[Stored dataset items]
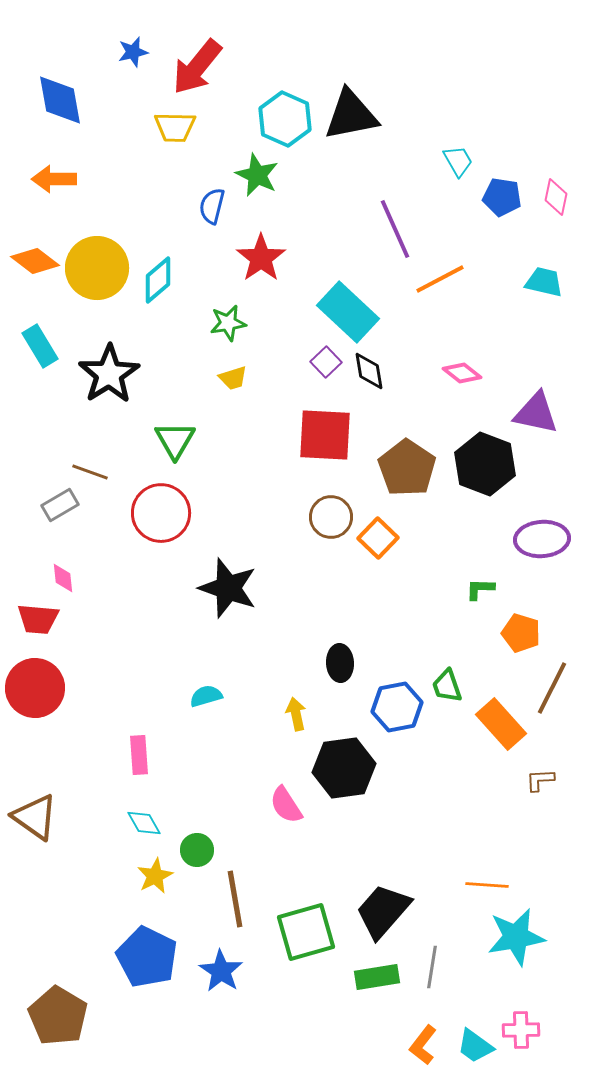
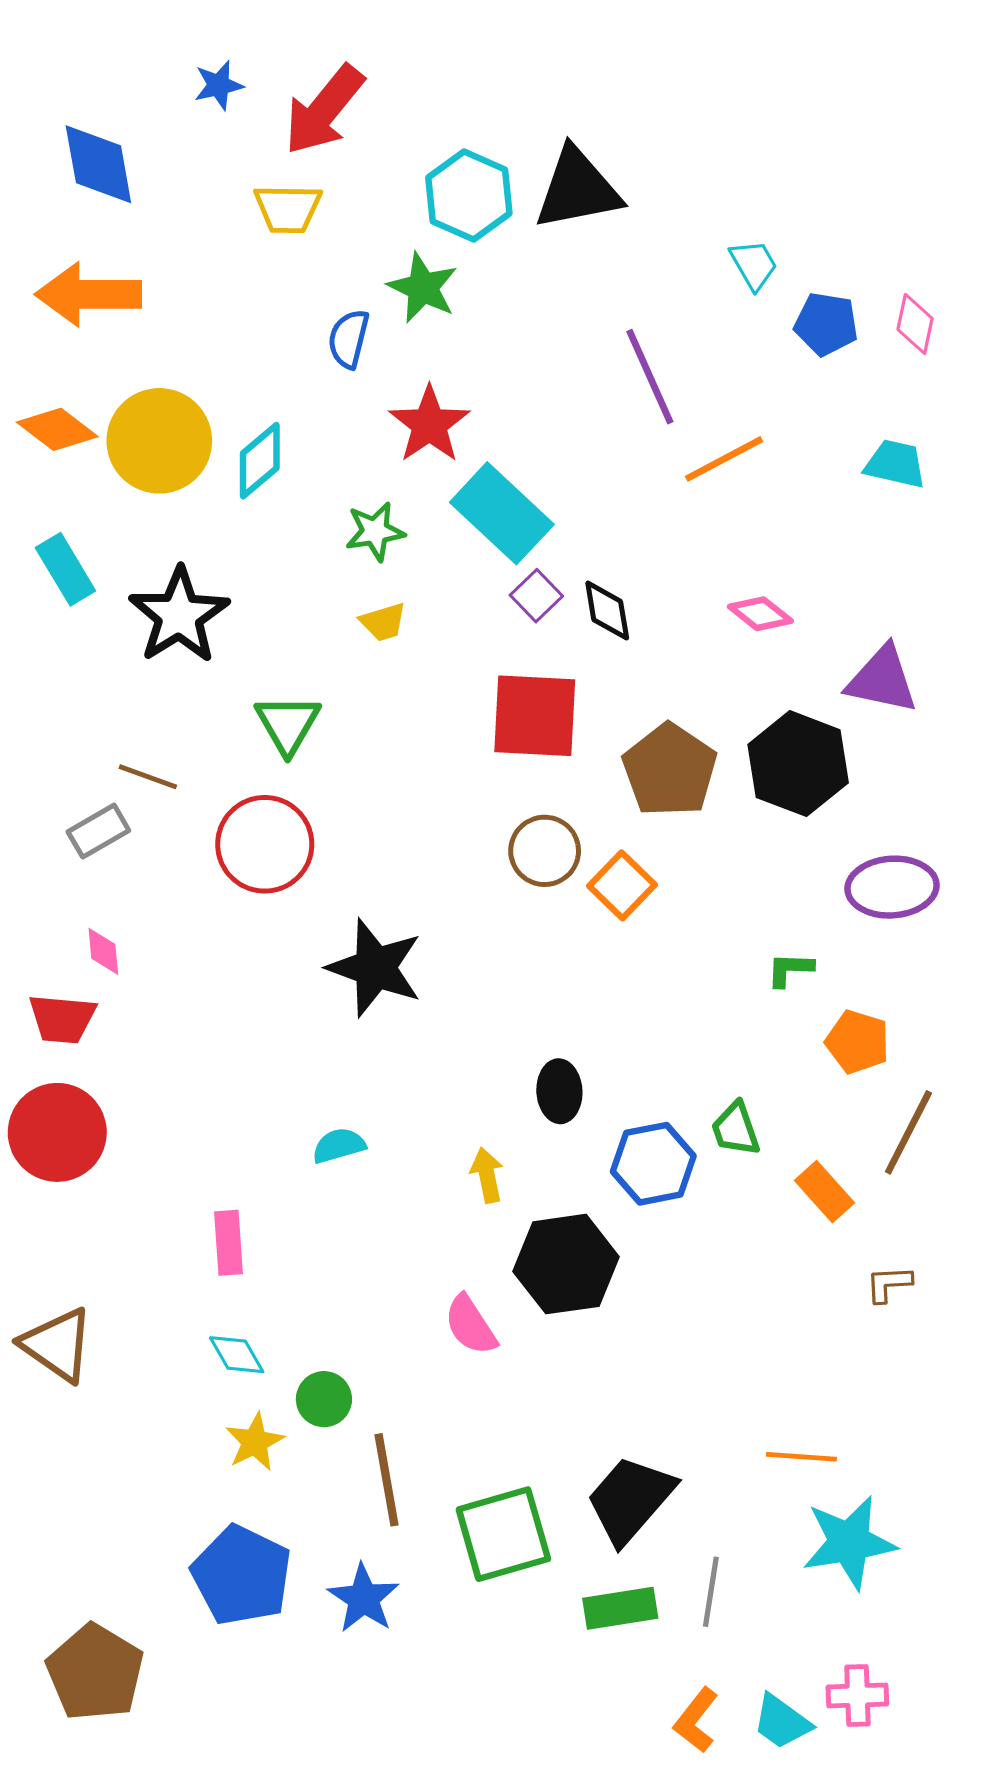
orange arrow: (54, 179) -> (89, 294), size x1.4
cyan rectangle: (348, 312) -> (502, 513), moved
orange rectangle: (501, 724) -> (825, 1192), size x0.7

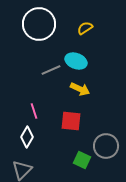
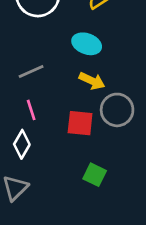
gray line: (51, 70) -> (31, 72), moved
gray circle: (106, 146) -> (117, 110), moved

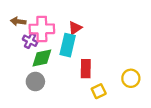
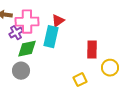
purple cross: (30, 41) -> (16, 33), turned 32
red rectangle: (86, 69) -> (92, 50), moved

== Assignment ==
Looking at the data above, say how many lines contain the word "gray", with no added words.

== Output for this exercise ==
2